- **Exercise aim**
Please set down exactly the lines from the one containing "(597, 117) = (302, 345): orange" through the last line of the records below, both included, with no pictures.
== Segment start ==
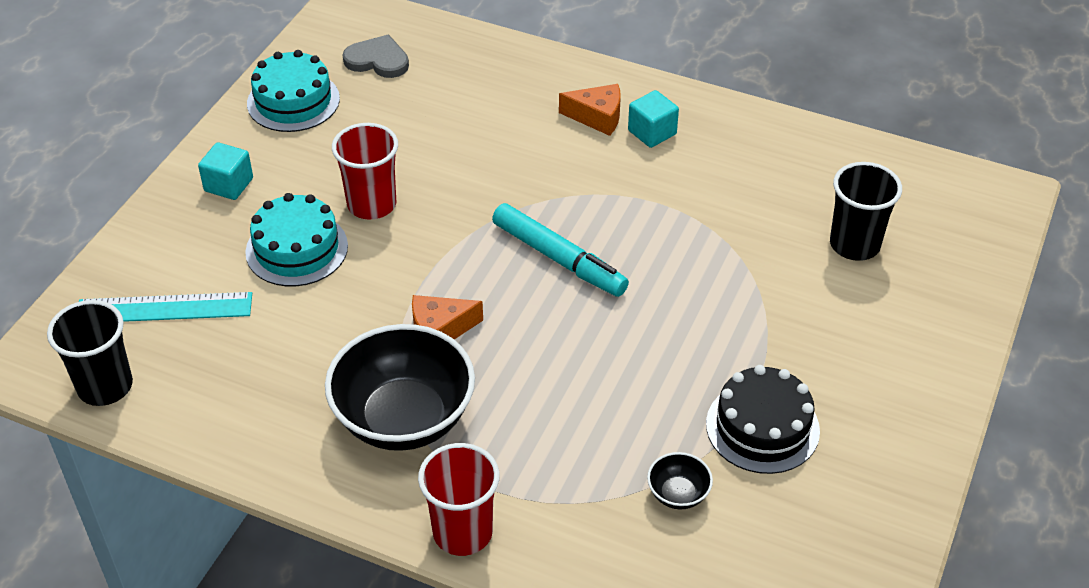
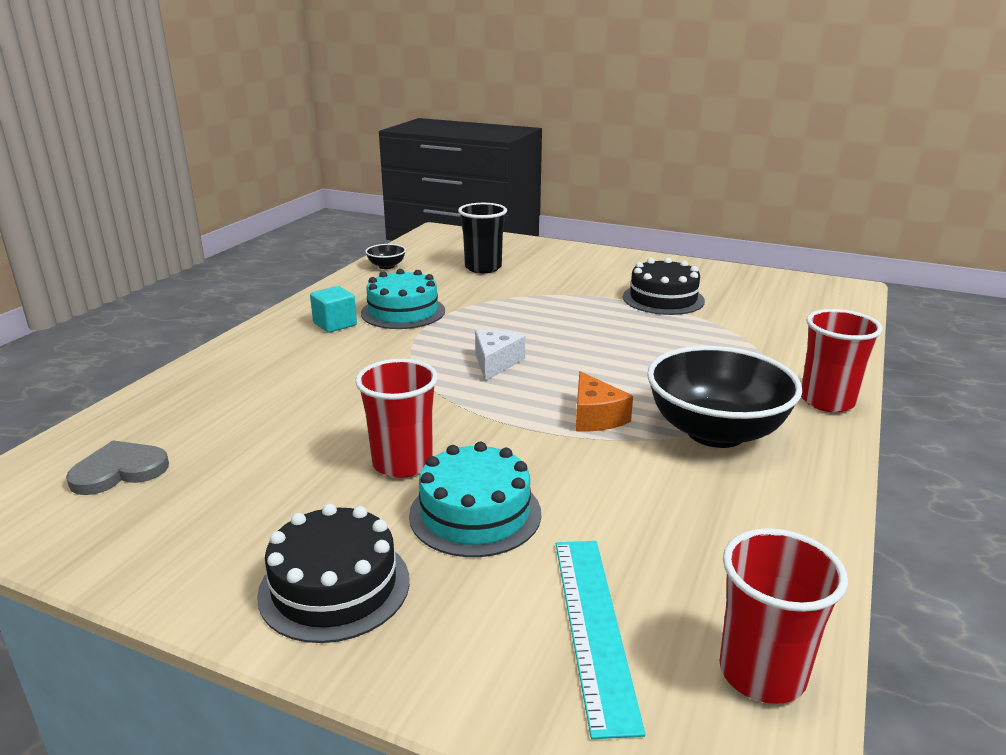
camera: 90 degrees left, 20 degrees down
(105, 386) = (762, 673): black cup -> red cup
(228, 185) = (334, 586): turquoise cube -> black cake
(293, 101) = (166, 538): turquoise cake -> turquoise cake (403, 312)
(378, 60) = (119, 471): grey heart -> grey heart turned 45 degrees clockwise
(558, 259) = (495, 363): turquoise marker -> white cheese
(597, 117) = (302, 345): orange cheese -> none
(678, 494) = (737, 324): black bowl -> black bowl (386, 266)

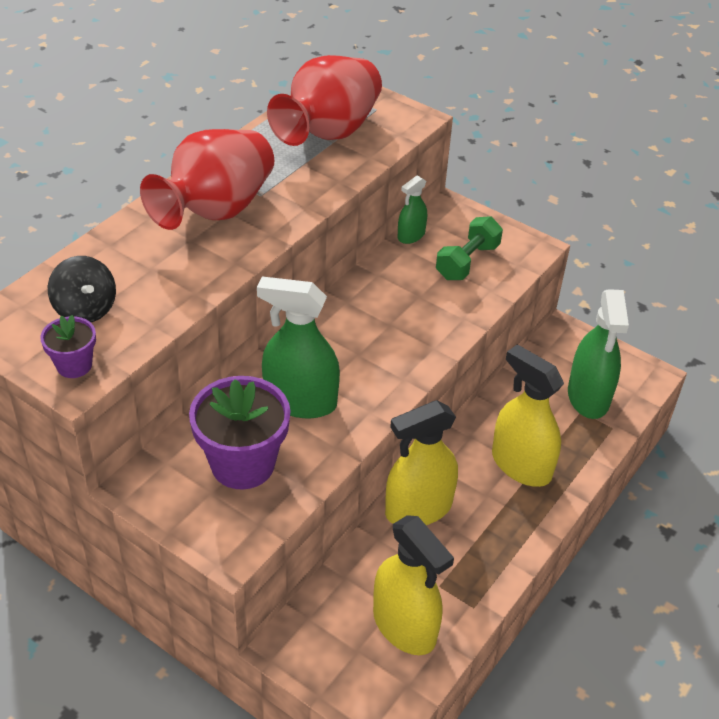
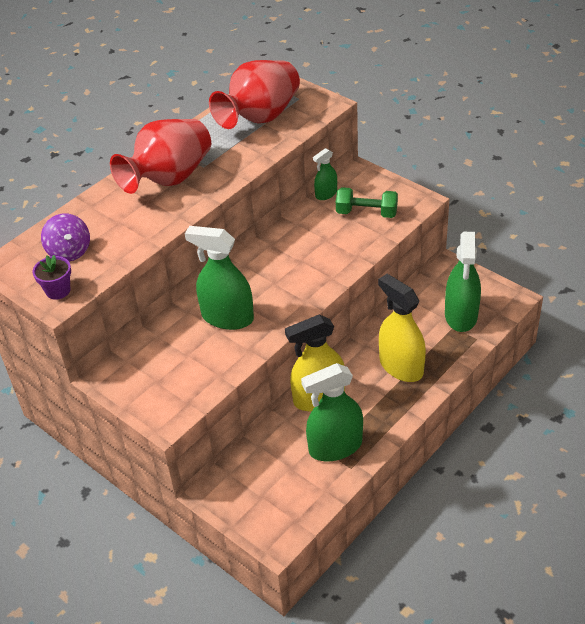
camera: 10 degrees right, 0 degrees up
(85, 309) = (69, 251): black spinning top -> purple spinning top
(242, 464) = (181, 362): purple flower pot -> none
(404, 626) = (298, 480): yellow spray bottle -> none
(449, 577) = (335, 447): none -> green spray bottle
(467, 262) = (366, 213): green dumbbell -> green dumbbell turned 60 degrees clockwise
== Segment end ==
- **Task output**
(597, 117) = (302, 345): orange cheese -> none
(678, 494) = (737, 324): black bowl -> black bowl (386, 266)

camera: 10 degrees right, 0 degrees up
(85, 309) = (69, 251): black spinning top -> purple spinning top
(242, 464) = (181, 362): purple flower pot -> none
(404, 626) = (298, 480): yellow spray bottle -> none
(449, 577) = (335, 447): none -> green spray bottle
(467, 262) = (366, 213): green dumbbell -> green dumbbell turned 60 degrees clockwise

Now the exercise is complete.